TASK REQUIREMENTS – Could you reproduce the lines below from the one with "R123: none -> 24k (GND, N18)" through the one with "U210 pin OB: N024 -> N019"? Keep both ends and add nothing.

== Segment start ==

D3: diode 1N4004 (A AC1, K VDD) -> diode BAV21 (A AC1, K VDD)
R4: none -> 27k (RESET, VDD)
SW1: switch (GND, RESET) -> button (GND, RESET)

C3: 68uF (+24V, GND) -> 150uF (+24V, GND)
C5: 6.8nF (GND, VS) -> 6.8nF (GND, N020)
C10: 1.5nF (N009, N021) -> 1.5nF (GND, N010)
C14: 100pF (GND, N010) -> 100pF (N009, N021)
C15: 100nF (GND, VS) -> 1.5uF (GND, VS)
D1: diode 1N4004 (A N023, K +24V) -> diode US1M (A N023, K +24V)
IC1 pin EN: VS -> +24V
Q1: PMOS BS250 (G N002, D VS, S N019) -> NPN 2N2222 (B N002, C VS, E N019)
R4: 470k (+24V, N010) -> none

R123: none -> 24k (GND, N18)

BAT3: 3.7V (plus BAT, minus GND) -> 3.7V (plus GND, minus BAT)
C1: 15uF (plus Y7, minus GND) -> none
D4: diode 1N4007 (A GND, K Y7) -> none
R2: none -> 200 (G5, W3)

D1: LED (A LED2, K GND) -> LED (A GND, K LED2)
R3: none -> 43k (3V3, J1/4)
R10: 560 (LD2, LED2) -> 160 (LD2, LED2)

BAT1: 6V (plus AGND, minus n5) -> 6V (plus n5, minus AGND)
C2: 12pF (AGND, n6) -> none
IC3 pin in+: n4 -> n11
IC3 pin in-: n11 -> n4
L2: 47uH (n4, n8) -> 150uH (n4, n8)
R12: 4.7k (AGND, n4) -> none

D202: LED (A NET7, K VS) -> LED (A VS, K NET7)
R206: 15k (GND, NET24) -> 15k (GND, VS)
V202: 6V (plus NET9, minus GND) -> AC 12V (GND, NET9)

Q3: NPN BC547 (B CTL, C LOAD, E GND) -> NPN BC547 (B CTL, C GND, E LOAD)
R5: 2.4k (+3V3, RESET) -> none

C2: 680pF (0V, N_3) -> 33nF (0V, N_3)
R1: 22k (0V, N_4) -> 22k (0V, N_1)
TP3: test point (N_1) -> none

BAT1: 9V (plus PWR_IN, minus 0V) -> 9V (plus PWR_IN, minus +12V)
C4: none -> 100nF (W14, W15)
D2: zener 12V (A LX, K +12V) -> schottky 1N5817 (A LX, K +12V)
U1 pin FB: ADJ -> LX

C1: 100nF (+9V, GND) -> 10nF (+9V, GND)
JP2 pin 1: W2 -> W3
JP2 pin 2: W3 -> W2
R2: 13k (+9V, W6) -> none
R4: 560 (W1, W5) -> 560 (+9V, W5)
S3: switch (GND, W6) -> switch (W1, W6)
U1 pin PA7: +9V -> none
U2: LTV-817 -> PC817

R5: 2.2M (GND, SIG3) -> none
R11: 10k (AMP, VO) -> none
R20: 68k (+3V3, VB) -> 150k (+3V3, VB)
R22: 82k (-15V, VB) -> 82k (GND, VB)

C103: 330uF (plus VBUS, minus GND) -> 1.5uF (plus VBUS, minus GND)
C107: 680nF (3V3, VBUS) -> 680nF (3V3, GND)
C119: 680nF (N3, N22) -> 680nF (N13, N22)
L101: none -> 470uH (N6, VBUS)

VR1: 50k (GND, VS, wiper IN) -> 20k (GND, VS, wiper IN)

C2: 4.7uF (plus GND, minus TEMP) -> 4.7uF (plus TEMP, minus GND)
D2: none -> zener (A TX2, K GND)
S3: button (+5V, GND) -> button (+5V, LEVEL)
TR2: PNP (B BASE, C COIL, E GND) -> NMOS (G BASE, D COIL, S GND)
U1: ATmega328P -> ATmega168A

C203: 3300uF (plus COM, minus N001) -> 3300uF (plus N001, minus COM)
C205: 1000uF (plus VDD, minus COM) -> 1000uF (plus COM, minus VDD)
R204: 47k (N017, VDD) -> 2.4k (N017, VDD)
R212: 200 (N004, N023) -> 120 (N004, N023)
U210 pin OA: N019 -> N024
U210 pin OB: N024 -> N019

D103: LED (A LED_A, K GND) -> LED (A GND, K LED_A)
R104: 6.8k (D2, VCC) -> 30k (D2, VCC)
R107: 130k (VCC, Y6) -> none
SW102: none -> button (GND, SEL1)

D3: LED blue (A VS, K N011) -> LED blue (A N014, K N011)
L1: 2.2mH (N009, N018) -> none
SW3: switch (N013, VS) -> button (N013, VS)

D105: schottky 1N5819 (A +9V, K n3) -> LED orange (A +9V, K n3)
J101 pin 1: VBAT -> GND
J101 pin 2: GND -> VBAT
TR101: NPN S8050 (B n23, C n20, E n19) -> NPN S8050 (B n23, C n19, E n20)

== Segment end ==

ANSWER TO THIS TASK –
R123: none -> 24k (GND, N18)

BAT3: 3.7V (plus BAT, minus GND) -> 3.7V (plus GND, minus BAT)
C1: 15uF (plus Y7, minus GND) -> none
D4: diode 1N4007 (A GND, K Y7) -> none
R2: none -> 200 (G5, W3)

D1: LED (A LED2, K GND) -> LED (A GND, K LED2)
R3: none -> 43k (3V3, J1/4)
R10: 560 (LD2, LED2) -> 160 (LD2, LED2)

BAT1: 6V (plus AGND, minus n5) -> 6V (plus n5, minus AGND)
C2: 12pF (AGND, n6) -> none
IC3 pin in+: n4 -> n11
IC3 pin in-: n11 -> n4
L2: 47uH (n4, n8) -> 150uH (n4, n8)
R12: 4.7k (AGND, n4) -> none

D202: LED (A NET7, K VS) -> LED (A VS, K NET7)
R206: 15k (GND, NET24) -> 15k (GND, VS)
V202: 6V (plus NET9, minus GND) -> AC 12V (GND, NET9)

Q3: NPN BC547 (B CTL, C LOAD, E GND) -> NPN BC547 (B CTL, C GND, E LOAD)
R5: 2.4k (+3V3, RESET) -> none

C2: 680pF (0V, N_3) -> 33nF (0V, N_3)
R1: 22k (0V, N_4) -> 22k (0V, N_1)
TP3: test point (N_1) -> none

BAT1: 9V (plus PWR_IN, minus 0V) -> 9V (plus PWR_IN, minus +12V)
C4: none -> 100nF (W14, W15)
D2: zener 12V (A LX, K +12V) -> schottky 1N5817 (A LX, K +12V)
U1 pin FB: ADJ -> LX

C1: 100nF (+9V, GND) -> 10nF (+9V, GND)
JP2 pin 1: W2 -> W3
JP2 pin 2: W3 -> W2
R2: 13k (+9V, W6) -> none
R4: 560 (W1, W5) -> 560 (+9V, W5)
S3: switch (GND, W6) -> switch (W1, W6)
U1 pin PA7: +9V -> none
U2: LTV-817 -> PC817

R5: 2.2M (GND, SIG3) -> none
R11: 10k (AMP, VO) -> none
R20: 68k (+3V3, VB) -> 150k (+3V3, VB)
R22: 82k (-15V, VB) -> 82k (GND, VB)

C103: 330uF (plus VBUS, minus GND) -> 1.5uF (plus VBUS, minus GND)
C107: 680nF (3V3, VBUS) -> 680nF (3V3, GND)
C119: 680nF (N3, N22) -> 680nF (N13, N22)
L101: none -> 470uH (N6, VBUS)

VR1: 50k (GND, VS, wiper IN) -> 20k (GND, VS, wiper IN)

C2: 4.7uF (plus GND, minus TEMP) -> 4.7uF (plus TEMP, minus GND)
D2: none -> zener (A TX2, K GND)
S3: button (+5V, GND) -> button (+5V, LEVEL)
TR2: PNP (B BASE, C COIL, E GND) -> NMOS (G BASE, D COIL, S GND)
U1: ATmega328P -> ATmega168A

C203: 3300uF (plus COM, minus N001) -> 3300uF (plus N001, minus COM)
C205: 1000uF (plus VDD, minus COM) -> 1000uF (plus COM, minus VDD)
R204: 47k (N017, VDD) -> 2.4k (N017, VDD)
R212: 200 (N004, N023) -> 120 (N004, N023)
U210 pin OA: N019 -> N024
U210 pin OB: N024 -> N019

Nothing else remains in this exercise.